- **Task to complete**: Omit the pictures, but give back every entry below exactly as written.

- **Data excerpts**:

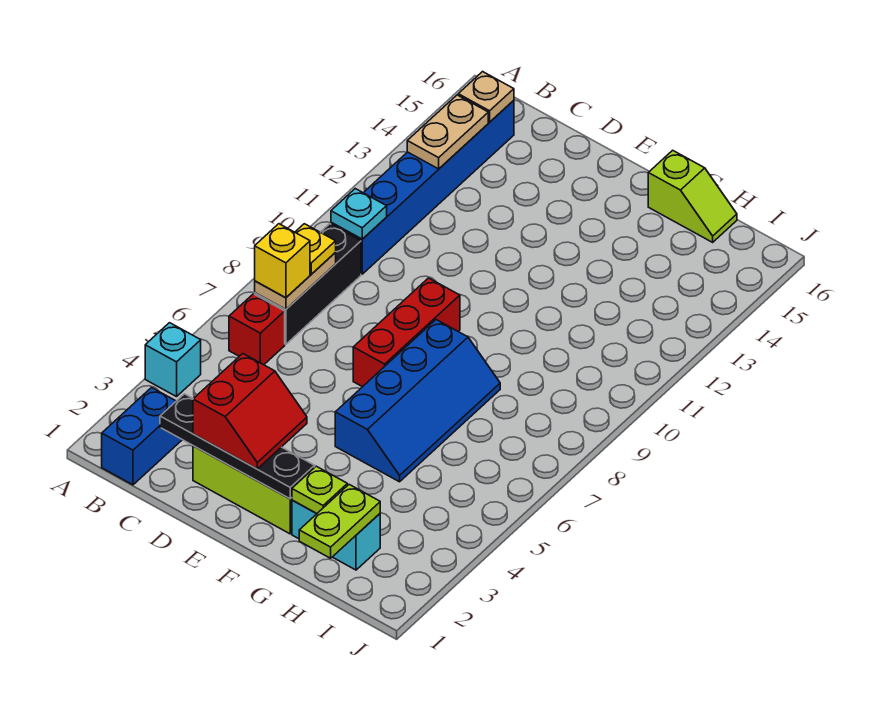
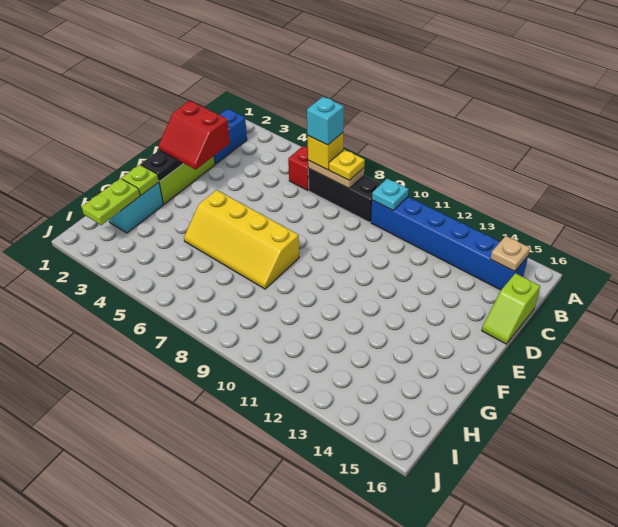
cyan brick A4 level 1 -> cyan brick B7 level 4
blue brick B1:B2 level 1 -> blue brick B2:C2 level 1
tan plate B13:B14 level 2 -> none
red brick E7:E9 level 1 -> none
blue slope F5:G8 level 1 top F -> yellow slope F5:G8 level 1 top F
lime slope G16:H16 level 1 top G -> lime slope C16:D16 level 1 top C
lime plate H1:H2 level 2 -> lime plate H2:I2 level 2

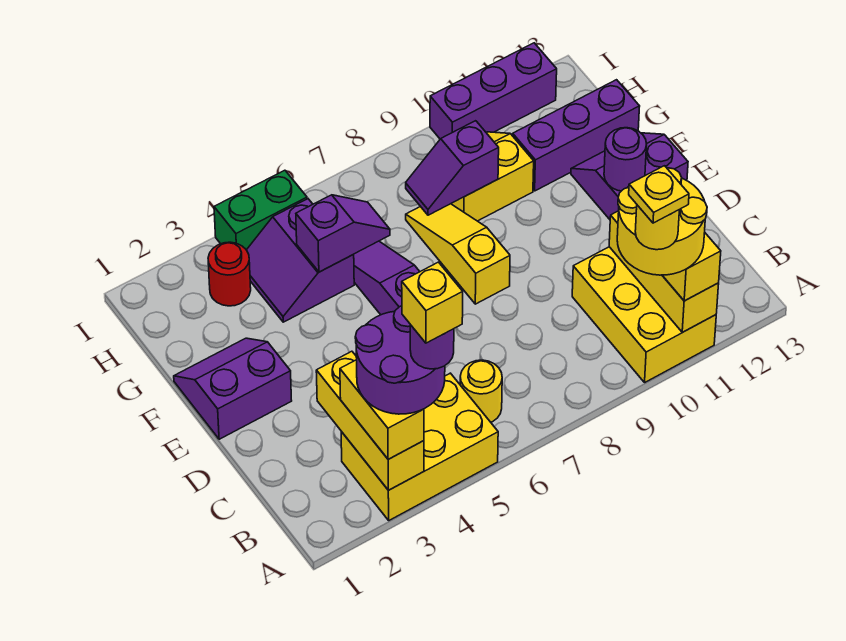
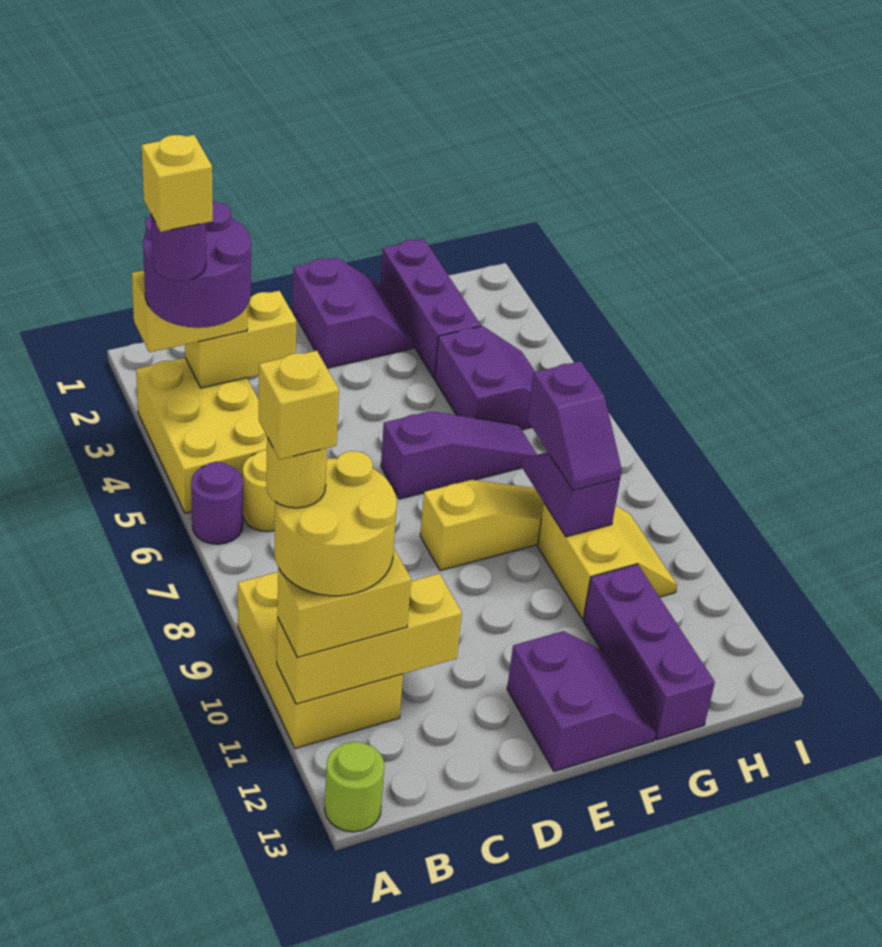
yellow brick A3:C3 level 2 -> yellow brick B3:C3 level 2
yellow brick A10:C11 level 1 -> yellow brick A9:B11 level 1
yellow plate A10 level 6 -> yellow brick A10 level 6
none -> lime round brick A13 level 1
purple round brick E12 level 2 -> purple round brick A6 level 1
purple slope G4:H5 level 1 top 5 -> purple slope G4:H5 level 1 top G
purple slope G5:G6 level 2 top 5 -> purple slope G8:G9 level 3 top 8
red round brick H3 level 1 -> none
green brick I4:I5 level 1 -> none
purple brick I10:I12 level 1 -> purple brick G1:G3 level 1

- **Answer**:
cyan brick A4 level 1 -> cyan brick B7 level 4
blue brick B1:B2 level 1 -> blue brick B2:C2 level 1
tan plate B13:B14 level 2 -> none
red brick E7:E9 level 1 -> none
blue slope F5:G8 level 1 top F -> yellow slope F5:G8 level 1 top F
lime slope G16:H16 level 1 top G -> lime slope C16:D16 level 1 top C
lime plate H1:H2 level 2 -> lime plate H2:I2 level 2

yellow brick A3:C3 level 2 -> yellow brick B3:C3 level 2
yellow brick A10:C11 level 1 -> yellow brick A9:B11 level 1
yellow plate A10 level 6 -> yellow brick A10 level 6
none -> lime round brick A13 level 1
purple round brick E12 level 2 -> purple round brick A6 level 1
purple slope G4:H5 level 1 top 5 -> purple slope G4:H5 level 1 top G
purple slope G5:G6 level 2 top 5 -> purple slope G8:G9 level 3 top 8
red round brick H3 level 1 -> none
green brick I4:I5 level 1 -> none
purple brick I10:I12 level 1 -> purple brick G1:G3 level 1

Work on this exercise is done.